Material for this task
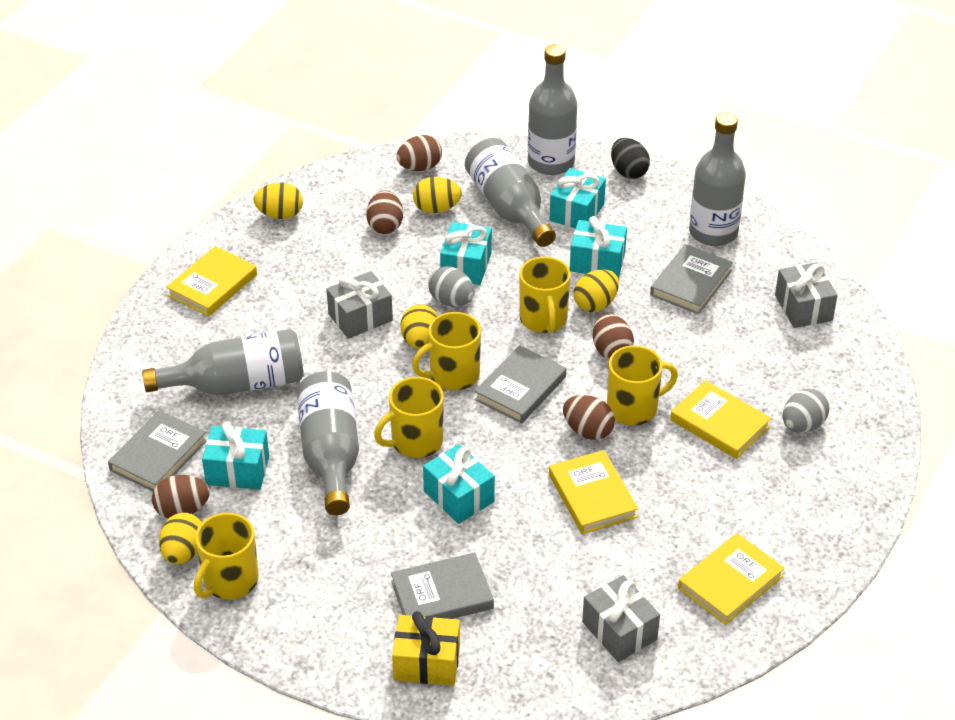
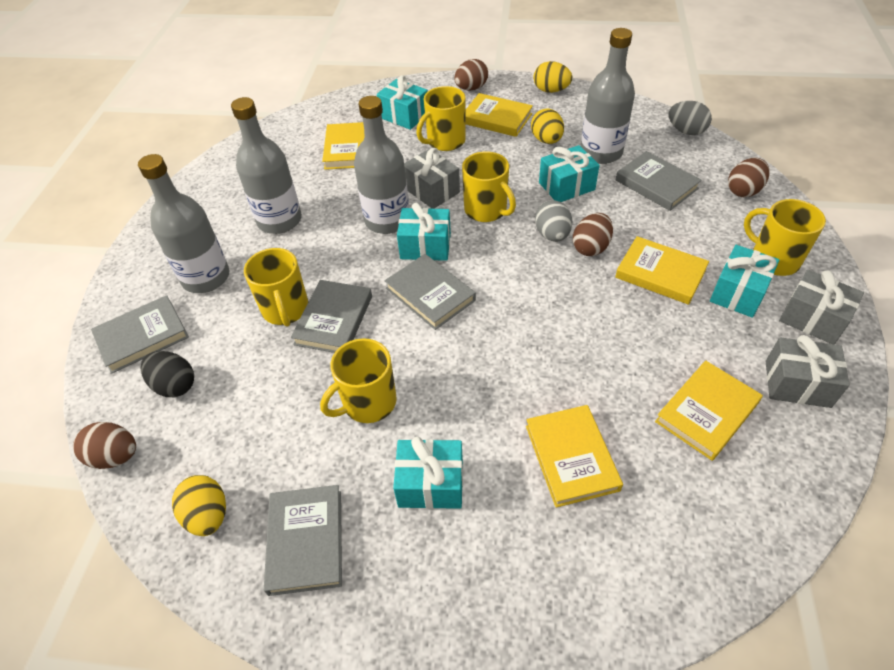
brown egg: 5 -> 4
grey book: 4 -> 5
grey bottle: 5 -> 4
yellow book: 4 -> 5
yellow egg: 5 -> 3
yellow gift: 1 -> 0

--

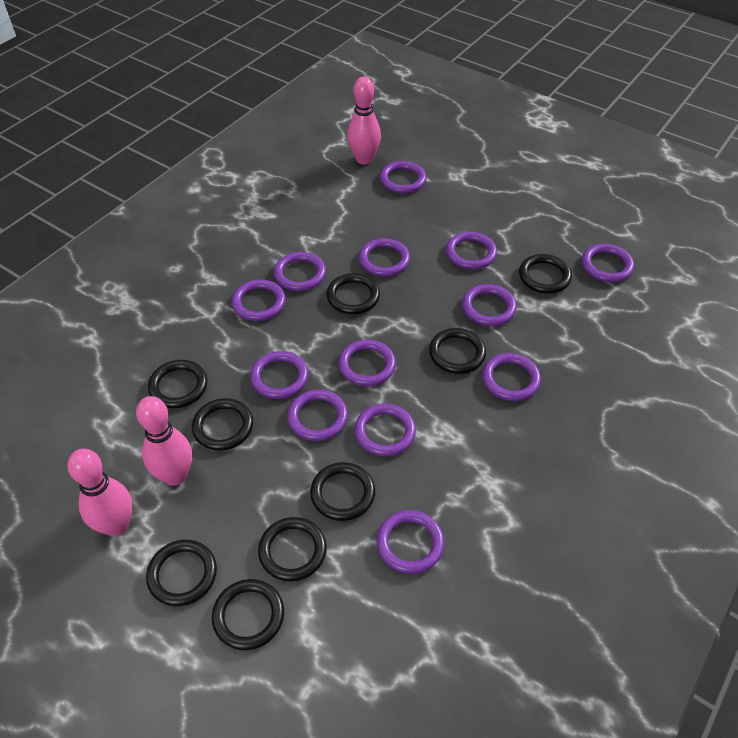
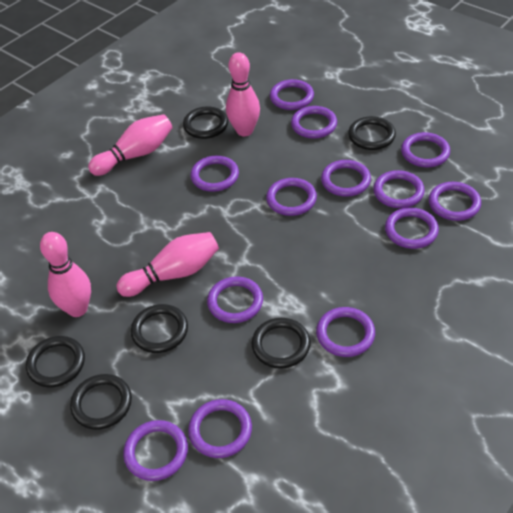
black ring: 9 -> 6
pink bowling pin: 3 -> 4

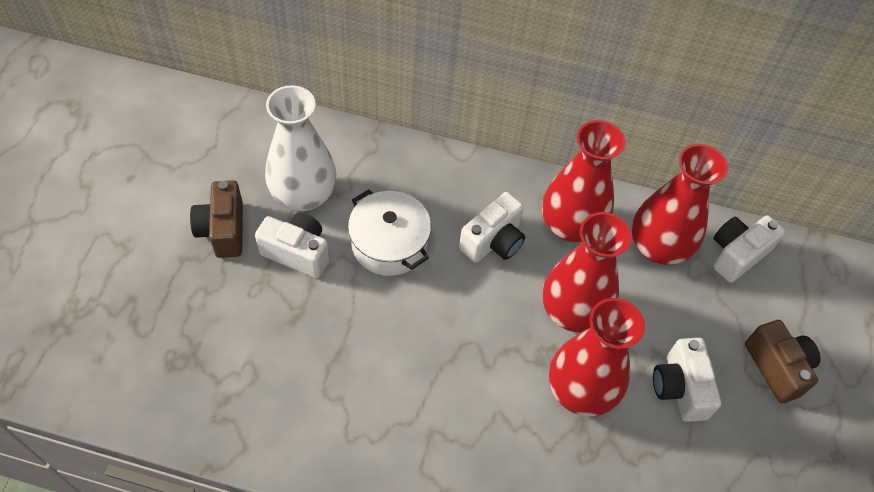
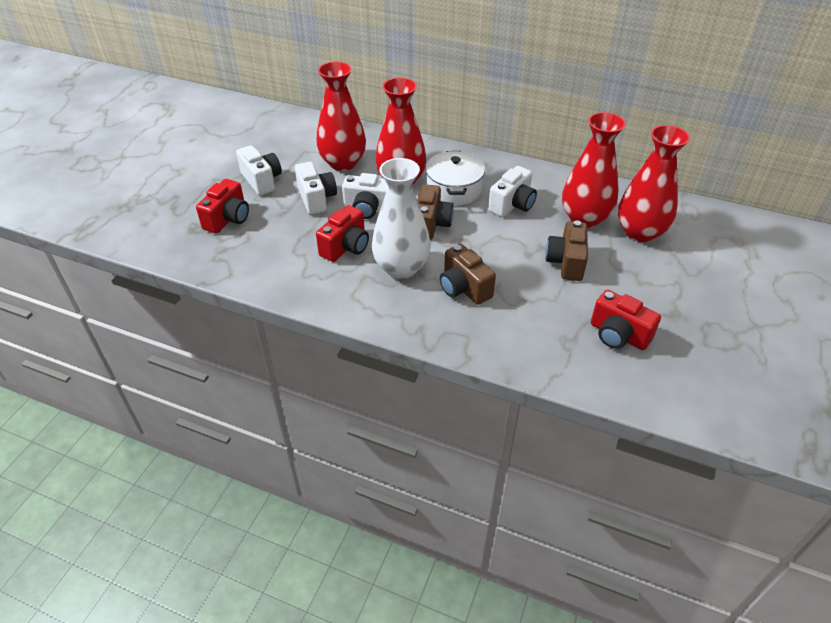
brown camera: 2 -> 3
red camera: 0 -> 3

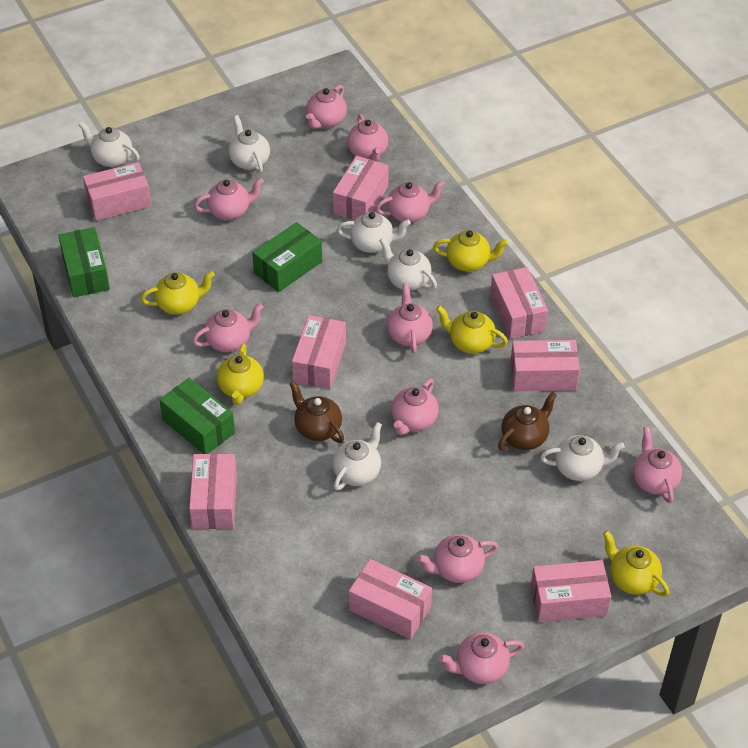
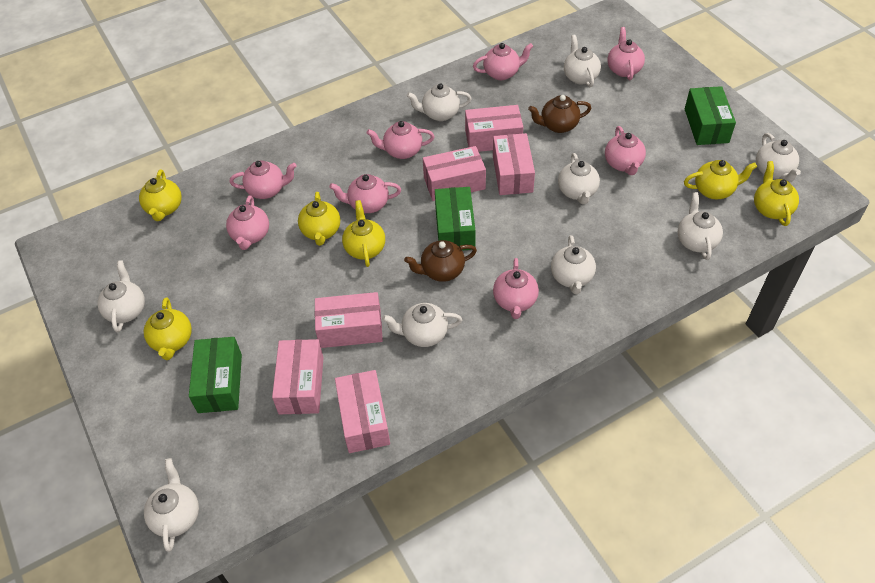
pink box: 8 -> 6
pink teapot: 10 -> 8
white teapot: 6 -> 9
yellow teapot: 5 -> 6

Exercise brief
Transcribe, exactly and without additions, the lines of the records above, beginning with the line that contains "pink teapot: 10 -> 8" and ending with the line that contains "yellow teapot: 5 -> 6", both included.

Completed exercise
pink teapot: 10 -> 8
white teapot: 6 -> 9
yellow teapot: 5 -> 6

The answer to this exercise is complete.